§ **Directions**
Count the lines in the items below that contain the string "place", and reply with that number alone.

※

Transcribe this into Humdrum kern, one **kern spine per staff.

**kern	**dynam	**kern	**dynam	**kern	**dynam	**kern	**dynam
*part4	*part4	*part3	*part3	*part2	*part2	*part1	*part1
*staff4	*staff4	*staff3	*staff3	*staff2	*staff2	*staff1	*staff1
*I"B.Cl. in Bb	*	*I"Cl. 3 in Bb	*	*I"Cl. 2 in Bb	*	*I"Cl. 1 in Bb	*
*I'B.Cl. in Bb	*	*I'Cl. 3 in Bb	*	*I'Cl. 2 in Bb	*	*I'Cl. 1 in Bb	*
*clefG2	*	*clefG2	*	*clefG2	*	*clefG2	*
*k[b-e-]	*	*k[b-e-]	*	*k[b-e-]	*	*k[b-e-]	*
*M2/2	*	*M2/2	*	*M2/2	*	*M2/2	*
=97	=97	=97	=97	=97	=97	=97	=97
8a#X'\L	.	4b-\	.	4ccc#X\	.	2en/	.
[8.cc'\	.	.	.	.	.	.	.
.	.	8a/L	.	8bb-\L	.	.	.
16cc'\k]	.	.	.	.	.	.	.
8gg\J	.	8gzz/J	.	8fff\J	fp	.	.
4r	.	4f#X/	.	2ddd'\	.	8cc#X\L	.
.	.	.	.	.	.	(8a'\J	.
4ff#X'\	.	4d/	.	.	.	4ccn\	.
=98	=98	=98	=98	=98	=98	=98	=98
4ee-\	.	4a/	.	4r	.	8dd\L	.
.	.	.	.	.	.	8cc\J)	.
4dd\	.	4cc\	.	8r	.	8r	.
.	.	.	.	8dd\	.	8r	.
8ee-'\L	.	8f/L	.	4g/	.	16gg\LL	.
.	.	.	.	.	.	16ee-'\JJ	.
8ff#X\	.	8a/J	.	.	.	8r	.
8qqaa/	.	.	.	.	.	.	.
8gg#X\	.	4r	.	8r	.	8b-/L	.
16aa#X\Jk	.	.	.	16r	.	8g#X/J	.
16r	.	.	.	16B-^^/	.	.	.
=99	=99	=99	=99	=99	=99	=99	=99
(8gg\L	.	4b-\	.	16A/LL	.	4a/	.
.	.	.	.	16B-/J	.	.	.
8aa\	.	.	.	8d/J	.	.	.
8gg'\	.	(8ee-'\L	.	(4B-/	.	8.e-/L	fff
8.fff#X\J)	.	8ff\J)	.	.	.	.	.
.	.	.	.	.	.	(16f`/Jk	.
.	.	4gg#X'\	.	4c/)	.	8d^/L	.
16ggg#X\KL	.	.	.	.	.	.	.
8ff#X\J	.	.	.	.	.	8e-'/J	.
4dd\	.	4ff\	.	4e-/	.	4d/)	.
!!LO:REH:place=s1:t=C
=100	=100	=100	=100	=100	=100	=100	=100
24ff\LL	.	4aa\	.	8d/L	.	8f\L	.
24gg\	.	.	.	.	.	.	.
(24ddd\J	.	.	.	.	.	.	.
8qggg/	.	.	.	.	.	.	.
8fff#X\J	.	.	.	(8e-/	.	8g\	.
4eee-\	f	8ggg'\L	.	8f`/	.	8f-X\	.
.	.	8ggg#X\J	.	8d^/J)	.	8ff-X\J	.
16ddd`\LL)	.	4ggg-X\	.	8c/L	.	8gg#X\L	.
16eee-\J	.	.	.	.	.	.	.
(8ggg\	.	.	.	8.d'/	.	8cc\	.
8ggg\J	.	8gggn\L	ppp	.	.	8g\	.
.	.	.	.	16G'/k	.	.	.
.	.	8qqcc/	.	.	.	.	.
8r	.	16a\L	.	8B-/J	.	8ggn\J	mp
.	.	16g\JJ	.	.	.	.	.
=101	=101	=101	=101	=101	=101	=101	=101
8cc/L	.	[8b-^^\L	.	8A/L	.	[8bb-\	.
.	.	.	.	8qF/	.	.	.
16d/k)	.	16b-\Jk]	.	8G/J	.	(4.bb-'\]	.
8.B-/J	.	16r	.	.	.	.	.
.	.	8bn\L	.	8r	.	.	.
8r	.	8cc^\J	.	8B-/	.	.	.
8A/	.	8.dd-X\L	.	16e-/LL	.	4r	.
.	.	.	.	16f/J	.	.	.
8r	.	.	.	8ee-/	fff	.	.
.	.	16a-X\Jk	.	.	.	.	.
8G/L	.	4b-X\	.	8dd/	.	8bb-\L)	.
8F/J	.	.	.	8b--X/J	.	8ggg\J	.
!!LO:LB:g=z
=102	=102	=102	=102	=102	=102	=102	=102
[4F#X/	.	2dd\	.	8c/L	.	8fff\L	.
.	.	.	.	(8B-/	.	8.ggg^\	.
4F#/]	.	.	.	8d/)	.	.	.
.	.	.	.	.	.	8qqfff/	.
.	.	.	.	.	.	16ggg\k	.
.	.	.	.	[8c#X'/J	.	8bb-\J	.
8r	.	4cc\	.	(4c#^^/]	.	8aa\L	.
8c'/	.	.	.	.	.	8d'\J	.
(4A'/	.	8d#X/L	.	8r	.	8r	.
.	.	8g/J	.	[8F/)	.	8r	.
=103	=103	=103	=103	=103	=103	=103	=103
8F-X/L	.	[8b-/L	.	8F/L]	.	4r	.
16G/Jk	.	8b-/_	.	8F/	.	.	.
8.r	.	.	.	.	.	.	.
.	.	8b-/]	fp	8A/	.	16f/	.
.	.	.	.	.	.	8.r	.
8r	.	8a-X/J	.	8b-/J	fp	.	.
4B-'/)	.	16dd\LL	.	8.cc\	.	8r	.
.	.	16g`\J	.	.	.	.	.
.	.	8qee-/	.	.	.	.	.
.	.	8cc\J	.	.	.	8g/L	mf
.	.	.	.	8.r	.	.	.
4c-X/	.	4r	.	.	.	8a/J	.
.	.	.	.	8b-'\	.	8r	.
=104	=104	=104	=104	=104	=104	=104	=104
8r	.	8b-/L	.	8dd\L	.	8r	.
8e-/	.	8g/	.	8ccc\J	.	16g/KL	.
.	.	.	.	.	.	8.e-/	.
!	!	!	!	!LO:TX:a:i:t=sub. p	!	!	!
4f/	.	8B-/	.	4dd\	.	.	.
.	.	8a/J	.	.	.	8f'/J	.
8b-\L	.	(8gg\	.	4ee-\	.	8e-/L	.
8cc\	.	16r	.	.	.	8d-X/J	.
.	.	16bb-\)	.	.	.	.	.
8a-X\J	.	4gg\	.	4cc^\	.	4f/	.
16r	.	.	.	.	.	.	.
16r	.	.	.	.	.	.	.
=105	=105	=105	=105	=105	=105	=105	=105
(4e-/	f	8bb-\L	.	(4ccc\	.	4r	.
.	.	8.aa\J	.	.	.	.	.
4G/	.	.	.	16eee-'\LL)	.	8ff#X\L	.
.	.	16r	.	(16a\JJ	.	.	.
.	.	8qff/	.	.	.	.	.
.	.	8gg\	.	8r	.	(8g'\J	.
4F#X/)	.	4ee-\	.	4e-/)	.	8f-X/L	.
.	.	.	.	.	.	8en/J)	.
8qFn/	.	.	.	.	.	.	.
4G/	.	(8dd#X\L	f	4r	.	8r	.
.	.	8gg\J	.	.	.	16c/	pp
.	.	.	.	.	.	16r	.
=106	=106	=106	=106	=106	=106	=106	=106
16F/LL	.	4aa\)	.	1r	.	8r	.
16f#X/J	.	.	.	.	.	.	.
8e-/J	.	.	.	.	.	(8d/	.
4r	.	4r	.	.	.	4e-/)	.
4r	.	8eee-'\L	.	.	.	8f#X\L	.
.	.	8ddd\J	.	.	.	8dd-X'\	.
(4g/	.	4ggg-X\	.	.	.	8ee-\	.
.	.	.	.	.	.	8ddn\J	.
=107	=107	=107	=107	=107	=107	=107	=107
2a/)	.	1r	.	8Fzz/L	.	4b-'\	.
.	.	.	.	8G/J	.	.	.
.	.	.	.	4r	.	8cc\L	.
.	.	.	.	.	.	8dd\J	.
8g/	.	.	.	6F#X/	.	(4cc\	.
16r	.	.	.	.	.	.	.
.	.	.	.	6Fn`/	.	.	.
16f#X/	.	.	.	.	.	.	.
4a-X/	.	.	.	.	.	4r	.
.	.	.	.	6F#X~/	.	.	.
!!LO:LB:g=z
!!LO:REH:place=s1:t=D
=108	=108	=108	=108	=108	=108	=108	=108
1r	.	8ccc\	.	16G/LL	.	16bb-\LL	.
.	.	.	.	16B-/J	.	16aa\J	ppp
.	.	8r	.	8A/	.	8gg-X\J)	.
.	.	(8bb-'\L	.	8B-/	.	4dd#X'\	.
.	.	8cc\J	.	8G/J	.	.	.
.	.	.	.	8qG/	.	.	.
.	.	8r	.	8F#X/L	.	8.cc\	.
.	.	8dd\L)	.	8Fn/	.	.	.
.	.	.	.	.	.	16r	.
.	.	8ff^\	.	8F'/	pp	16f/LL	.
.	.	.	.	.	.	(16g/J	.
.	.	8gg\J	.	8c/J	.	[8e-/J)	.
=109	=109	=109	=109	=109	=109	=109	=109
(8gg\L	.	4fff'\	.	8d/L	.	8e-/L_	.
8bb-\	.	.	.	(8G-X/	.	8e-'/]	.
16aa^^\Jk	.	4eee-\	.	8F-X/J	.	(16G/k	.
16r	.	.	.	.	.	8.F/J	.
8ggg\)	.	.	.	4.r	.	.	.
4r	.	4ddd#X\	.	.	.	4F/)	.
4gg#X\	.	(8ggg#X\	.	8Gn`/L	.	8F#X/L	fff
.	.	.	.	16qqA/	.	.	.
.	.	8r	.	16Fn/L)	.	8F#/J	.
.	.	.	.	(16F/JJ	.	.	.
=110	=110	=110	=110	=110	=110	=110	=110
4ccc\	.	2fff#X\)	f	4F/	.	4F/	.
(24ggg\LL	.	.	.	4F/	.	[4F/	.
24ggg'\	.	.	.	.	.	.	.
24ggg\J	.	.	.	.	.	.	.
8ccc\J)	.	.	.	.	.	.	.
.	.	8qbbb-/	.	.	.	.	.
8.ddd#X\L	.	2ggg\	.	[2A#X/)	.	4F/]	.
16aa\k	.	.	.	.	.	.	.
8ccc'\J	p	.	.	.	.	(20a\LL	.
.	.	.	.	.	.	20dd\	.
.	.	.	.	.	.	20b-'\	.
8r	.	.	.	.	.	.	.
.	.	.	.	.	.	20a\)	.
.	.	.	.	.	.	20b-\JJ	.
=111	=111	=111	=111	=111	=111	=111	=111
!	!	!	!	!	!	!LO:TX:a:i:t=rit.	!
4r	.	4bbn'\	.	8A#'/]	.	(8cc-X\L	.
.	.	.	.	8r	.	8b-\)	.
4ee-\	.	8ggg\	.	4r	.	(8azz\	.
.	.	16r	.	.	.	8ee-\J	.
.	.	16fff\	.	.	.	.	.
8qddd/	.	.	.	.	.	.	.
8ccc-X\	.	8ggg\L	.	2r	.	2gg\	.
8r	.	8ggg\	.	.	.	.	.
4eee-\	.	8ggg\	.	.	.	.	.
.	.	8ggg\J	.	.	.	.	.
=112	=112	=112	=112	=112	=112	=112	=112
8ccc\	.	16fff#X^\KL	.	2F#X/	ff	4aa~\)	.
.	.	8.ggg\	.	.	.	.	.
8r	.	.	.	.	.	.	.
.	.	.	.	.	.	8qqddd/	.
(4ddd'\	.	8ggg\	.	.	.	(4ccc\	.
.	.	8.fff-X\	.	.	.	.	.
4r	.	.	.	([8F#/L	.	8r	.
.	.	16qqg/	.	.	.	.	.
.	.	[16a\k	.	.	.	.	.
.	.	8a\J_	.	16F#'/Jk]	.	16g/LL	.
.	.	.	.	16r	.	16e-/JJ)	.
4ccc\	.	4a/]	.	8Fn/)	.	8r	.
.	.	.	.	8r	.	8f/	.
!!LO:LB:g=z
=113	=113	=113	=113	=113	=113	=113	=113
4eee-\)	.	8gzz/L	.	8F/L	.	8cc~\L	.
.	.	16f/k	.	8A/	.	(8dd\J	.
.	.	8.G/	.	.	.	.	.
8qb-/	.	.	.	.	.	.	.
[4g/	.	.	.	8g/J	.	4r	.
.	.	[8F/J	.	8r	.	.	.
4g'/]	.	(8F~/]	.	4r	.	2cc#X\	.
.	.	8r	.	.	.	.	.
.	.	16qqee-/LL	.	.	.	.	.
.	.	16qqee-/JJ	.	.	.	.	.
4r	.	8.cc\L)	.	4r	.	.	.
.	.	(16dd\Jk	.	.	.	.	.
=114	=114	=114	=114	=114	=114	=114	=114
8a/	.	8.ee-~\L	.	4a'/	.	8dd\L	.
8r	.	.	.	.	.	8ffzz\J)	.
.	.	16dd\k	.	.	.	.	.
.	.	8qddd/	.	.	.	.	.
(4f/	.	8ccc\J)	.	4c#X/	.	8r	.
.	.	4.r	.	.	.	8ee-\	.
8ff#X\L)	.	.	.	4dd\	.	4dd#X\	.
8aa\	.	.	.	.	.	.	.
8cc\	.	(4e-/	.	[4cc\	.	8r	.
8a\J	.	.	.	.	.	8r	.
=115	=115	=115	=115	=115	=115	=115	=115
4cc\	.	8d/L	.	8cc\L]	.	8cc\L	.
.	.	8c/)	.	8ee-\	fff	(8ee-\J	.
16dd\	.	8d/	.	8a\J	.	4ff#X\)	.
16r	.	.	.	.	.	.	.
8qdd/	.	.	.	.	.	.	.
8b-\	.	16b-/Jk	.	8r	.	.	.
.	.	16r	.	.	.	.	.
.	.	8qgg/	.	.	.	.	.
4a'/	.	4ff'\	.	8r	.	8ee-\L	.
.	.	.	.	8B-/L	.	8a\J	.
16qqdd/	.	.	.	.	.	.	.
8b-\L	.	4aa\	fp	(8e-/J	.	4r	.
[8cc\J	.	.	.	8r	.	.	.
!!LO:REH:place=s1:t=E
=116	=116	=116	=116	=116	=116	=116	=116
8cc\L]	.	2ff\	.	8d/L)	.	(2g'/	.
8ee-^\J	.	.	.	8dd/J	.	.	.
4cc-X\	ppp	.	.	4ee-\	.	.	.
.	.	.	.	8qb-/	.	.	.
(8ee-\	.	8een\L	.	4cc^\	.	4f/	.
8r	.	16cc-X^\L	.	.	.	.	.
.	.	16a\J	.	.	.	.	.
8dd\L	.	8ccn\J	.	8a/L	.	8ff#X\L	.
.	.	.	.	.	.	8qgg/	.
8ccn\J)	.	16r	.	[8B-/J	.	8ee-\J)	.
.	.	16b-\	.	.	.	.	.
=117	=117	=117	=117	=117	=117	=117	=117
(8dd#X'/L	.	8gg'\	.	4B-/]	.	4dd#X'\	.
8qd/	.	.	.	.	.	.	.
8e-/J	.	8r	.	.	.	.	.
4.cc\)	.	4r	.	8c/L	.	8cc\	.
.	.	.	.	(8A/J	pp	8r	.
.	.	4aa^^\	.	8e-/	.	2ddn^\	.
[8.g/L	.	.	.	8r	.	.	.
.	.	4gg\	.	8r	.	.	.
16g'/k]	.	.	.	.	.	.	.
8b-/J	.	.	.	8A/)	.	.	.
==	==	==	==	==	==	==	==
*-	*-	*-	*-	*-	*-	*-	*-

※

§ **Written solution**
3